**BRIEF:** Below are records; transcribe each one exactly.
──────────
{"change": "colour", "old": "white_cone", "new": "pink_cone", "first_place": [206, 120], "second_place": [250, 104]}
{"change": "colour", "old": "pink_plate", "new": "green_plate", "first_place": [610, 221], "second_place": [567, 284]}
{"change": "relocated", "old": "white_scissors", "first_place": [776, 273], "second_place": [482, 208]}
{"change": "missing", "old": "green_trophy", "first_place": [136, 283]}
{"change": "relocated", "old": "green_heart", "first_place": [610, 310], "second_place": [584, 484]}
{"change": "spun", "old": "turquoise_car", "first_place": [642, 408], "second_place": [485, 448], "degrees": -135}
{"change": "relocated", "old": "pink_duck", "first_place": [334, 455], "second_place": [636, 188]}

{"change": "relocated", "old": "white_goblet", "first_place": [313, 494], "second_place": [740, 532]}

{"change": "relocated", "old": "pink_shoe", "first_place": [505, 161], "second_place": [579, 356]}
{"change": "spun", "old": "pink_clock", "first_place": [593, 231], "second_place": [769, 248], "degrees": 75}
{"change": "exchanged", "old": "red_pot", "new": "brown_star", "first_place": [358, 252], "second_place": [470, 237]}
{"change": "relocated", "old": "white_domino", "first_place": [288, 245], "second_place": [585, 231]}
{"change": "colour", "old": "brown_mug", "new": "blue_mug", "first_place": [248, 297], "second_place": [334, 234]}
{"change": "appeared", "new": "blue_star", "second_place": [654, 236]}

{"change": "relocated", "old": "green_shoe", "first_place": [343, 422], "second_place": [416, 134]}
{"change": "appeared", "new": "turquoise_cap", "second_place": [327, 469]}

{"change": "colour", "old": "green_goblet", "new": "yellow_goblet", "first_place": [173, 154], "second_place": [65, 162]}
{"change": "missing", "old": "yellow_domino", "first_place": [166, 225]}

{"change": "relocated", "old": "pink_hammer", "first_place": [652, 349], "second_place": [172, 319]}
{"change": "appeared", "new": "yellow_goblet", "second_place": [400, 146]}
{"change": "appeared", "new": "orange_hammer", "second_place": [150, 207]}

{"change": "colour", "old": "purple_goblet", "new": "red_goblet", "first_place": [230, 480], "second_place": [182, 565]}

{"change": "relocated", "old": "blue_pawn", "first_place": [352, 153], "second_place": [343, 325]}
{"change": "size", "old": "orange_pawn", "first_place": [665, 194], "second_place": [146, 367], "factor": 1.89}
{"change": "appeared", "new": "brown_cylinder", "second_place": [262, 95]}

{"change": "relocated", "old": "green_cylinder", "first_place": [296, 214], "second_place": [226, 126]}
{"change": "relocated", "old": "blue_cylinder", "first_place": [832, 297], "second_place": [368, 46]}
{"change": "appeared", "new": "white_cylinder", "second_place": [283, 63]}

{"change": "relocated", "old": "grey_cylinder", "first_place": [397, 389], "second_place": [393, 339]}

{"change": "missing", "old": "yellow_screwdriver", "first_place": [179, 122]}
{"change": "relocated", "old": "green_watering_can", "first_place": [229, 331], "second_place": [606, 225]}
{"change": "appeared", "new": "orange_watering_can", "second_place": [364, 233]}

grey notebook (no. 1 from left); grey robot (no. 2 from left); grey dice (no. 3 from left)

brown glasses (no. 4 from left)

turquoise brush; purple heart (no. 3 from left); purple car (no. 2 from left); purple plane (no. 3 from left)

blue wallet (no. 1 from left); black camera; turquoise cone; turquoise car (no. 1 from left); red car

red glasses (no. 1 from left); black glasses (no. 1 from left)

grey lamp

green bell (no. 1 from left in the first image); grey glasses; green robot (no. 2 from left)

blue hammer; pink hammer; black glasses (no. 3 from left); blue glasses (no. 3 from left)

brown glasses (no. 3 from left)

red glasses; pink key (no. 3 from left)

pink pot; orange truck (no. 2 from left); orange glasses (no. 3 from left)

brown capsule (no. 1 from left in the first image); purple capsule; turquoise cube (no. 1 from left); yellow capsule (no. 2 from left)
──────────
**YOUR SOLUTION:**
{"change": "colour", "old": "white_cone", "new": "pink_cone", "first_place": [206, 120], "second_place": [250, 104]}
{"change": "colour", "old": "pink_plate", "new": "green_plate", "first_place": [610, 221], "second_place": [567, 284]}
{"change": "relocated", "old": "white_scissors", "first_place": [776, 273], "second_place": [482, 208]}
{"change": "missing", "old": "green_trophy", "first_place": [136, 283]}
{"change": "relocated", "old": "green_heart", "first_place": [610, 310], "second_place": [584, 484]}
{"change": "spun", "old": "turquoise_car", "first_place": [642, 408], "second_place": [485, 448], "degrees": -135}
{"change": "relocated", "old": "pink_duck", "first_place": [334, 455], "second_place": [636, 188]}

{"change": "relocated", "old": "white_goblet", "first_place": [313, 494], "second_place": [740, 532]}

{"change": "relocated", "old": "pink_shoe", "first_place": [505, 161], "second_place": [579, 356]}
{"change": "spun", "old": "pink_clock", "first_place": [593, 231], "second_place": [769, 248], "degrees": 75}
{"change": "exchanged", "old": "red_pot", "new": "brown_star", "first_place": [358, 252], "second_place": [470, 237]}
{"change": "relocated", "old": "white_domino", "first_place": [288, 245], "second_place": [585, 231]}
{"change": "colour", "old": "brown_mug", "new": "blue_mug", "first_place": [248, 297], "second_place": [334, 234]}
{"change": "appeared", "new": "blue_star", "second_place": [654, 236]}

{"change": "relocated", "old": "green_shoe", "first_place": [343, 422], "second_place": [416, 134]}
{"change": "appeared", "new": "turquoise_cap", "second_place": [327, 469]}

{"change": "colour", "old": "green_goblet", "new": "yellow_goblet", "first_place": [173, 154], "second_place": [65, 162]}
{"change": "missing", "old": "yellow_domino", "first_place": [166, 225]}

{"change": "relocated", "old": "pink_hammer", "first_place": [652, 349], "second_place": [172, 319]}
{"change": "appeared", "new": "yellow_goblet", "second_place": [400, 146]}
{"change": "appeared", "new": "orange_hammer", "second_place": [150, 207]}

{"change": "colour", "old": "purple_goblet", "new": "red_goblet", "first_place": [230, 480], "second_place": [182, 565]}

{"change": "relocated", "old": "blue_pawn", "first_place": [352, 153], "second_place": [343, 325]}
{"change": "size", "old": "orange_pawn", "first_place": [665, 194], "second_place": [146, 367], "factor": 1.89}
{"change": "appeared", "new": "brown_cylinder", "second_place": [262, 95]}

{"change": "relocated", "old": "green_cylinder", "first_place": [296, 214], "second_place": [226, 126]}
{"change": "relocated", "old": "blue_cylinder", "first_place": [832, 297], "second_place": [368, 46]}
{"change": "appeared", "new": "white_cylinder", "second_place": [283, 63]}

{"change": "relocated", "old": "grey_cylinder", "first_place": [397, 389], "second_place": [393, 339]}

{"change": "missing", "old": "yellow_screwdriver", "first_place": [179, 122]}
{"change": "relocated", "old": "green_watering_can", "first_place": [229, 331], "second_place": [606, 225]}
{"change": "appeared", "new": "orange_watering_can", "second_place": [364, 233]}

grey notebook (no. 1 from left); grey robot (no. 2 from left); grey dice (no. 3 from left)

brown glasses (no. 4 from left)

turquoise brush; purple heart (no. 3 from left); purple car (no. 2 from left); purple plane (no. 3 from left)

blue wallet (no. 1 from left); black camera; turquoise cone; turquoise car (no. 1 from left); red car

red glasses (no. 1 from left); black glasses (no. 1 from left)

grey lamp

green bell (no. 1 from left in the first image); grey glasses; green robot (no. 2 from left)

blue hammer; pink hammer; black glasses (no. 3 from left); blue glasses (no. 3 from left)

brown glasses (no. 3 from left)

red glasses; pink key (no. 3 from left)

pink pot; orange truck (no. 2 from left); orange glasses (no. 3 from left)

brown capsule (no. 1 from left in the first image); purple capsule; turquoise cube (no. 1 from left); yellow capsule (no. 2 from left)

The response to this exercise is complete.